Top of Input for this task

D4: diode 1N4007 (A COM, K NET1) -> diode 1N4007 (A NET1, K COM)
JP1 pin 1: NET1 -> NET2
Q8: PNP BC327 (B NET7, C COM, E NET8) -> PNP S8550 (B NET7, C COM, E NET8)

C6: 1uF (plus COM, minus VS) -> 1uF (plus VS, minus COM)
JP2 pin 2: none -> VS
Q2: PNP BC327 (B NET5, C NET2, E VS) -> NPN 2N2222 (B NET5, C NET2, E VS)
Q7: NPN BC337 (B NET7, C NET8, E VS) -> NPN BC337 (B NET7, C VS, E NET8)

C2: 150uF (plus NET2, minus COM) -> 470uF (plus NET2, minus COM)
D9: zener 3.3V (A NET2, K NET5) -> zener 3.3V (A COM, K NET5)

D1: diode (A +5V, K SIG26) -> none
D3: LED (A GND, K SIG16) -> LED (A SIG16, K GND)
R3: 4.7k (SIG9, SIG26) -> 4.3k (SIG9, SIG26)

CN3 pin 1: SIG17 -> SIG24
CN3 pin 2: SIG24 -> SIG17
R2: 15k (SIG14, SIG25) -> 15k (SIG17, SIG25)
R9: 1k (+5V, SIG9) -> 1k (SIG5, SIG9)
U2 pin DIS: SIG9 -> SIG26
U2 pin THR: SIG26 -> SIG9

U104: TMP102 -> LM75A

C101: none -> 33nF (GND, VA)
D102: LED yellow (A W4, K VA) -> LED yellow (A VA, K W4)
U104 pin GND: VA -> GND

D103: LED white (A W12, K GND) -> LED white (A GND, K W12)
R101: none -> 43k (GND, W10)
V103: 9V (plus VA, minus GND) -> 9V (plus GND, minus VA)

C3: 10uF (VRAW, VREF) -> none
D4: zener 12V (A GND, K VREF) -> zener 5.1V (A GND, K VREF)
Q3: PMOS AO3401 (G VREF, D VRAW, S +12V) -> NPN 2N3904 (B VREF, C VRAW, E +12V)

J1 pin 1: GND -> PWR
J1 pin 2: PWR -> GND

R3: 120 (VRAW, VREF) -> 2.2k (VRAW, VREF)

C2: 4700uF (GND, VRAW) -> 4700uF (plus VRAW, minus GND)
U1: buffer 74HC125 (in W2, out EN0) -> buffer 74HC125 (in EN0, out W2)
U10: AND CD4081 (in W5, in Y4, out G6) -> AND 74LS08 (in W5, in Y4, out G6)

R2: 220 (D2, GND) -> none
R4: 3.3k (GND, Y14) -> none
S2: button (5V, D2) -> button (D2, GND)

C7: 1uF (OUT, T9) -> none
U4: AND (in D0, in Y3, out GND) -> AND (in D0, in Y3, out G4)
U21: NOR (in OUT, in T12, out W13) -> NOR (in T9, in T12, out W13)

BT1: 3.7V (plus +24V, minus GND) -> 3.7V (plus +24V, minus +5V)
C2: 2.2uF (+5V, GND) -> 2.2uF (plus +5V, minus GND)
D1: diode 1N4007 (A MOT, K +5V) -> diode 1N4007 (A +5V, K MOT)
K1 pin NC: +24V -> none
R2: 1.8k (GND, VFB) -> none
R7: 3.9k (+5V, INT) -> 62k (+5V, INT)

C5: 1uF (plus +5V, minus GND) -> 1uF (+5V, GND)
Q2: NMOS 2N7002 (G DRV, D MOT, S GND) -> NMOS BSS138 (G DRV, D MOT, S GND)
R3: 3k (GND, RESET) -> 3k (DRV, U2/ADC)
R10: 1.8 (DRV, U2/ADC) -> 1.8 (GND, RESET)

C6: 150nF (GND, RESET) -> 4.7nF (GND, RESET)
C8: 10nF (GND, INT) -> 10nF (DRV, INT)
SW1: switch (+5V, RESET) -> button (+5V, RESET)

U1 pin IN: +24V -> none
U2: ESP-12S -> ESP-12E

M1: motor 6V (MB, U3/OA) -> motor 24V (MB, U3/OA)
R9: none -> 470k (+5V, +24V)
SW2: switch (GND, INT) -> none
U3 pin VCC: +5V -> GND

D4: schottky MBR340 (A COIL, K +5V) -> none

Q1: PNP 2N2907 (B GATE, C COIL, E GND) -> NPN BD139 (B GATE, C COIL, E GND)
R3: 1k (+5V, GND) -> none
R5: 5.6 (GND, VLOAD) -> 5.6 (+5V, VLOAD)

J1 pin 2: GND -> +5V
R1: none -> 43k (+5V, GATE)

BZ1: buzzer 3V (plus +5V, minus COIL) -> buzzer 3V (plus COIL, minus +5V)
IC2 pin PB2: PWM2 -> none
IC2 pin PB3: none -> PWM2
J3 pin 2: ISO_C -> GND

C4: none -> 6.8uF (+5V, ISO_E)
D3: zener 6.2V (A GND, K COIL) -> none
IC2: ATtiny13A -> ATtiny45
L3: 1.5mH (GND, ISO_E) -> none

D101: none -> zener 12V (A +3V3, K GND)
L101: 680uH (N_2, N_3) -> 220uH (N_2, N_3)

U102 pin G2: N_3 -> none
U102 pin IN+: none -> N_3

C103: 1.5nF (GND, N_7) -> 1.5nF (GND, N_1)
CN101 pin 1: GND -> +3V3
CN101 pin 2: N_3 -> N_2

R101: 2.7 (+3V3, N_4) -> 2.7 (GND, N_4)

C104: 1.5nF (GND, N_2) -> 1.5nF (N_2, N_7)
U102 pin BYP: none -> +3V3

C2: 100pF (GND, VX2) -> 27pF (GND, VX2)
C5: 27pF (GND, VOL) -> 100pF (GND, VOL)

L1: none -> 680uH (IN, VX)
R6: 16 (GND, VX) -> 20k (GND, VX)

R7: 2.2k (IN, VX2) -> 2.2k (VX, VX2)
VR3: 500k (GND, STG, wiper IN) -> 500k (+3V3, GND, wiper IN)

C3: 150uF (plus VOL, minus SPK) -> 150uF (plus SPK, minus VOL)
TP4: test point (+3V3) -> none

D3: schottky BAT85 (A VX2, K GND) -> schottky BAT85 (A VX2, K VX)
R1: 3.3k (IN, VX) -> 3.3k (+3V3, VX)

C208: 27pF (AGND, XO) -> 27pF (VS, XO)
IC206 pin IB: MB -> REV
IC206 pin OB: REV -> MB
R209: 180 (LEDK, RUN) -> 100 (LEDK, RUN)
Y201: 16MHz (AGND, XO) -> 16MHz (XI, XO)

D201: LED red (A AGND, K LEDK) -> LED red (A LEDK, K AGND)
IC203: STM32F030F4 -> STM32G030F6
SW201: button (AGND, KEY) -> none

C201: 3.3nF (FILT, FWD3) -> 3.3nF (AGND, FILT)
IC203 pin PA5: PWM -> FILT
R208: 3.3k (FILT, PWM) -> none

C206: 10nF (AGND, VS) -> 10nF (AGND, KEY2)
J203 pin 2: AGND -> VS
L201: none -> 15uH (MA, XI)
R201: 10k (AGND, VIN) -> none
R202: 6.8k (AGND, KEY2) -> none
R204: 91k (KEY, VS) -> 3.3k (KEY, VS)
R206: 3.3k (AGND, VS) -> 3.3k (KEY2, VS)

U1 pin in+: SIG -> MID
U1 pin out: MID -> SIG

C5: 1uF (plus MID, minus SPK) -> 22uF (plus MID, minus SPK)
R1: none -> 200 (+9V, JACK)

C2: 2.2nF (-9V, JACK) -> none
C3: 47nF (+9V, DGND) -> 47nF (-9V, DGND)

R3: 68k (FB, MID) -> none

Bottom of Input for this task

- [Problem to solve]:
Give back every line from the beginning of the records through the line holding "C2: 150uF (plus", exactly as it reads, and leave out the rest.

- [Task result]:
D4: diode 1N4007 (A COM, K NET1) -> diode 1N4007 (A NET1, K COM)
JP1 pin 1: NET1 -> NET2
Q8: PNP BC327 (B NET7, C COM, E NET8) -> PNP S8550 (B NET7, C COM, E NET8)

C6: 1uF (plus COM, minus VS) -> 1uF (plus VS, minus COM)
JP2 pin 2: none -> VS
Q2: PNP BC327 (B NET5, C NET2, E VS) -> NPN 2N2222 (B NET5, C NET2, E VS)
Q7: NPN BC337 (B NET7, C NET8, E VS) -> NPN BC337 (B NET7, C VS, E NET8)

C2: 150uF (plus NET2, minus COM) -> 470uF (plus NET2, minus COM)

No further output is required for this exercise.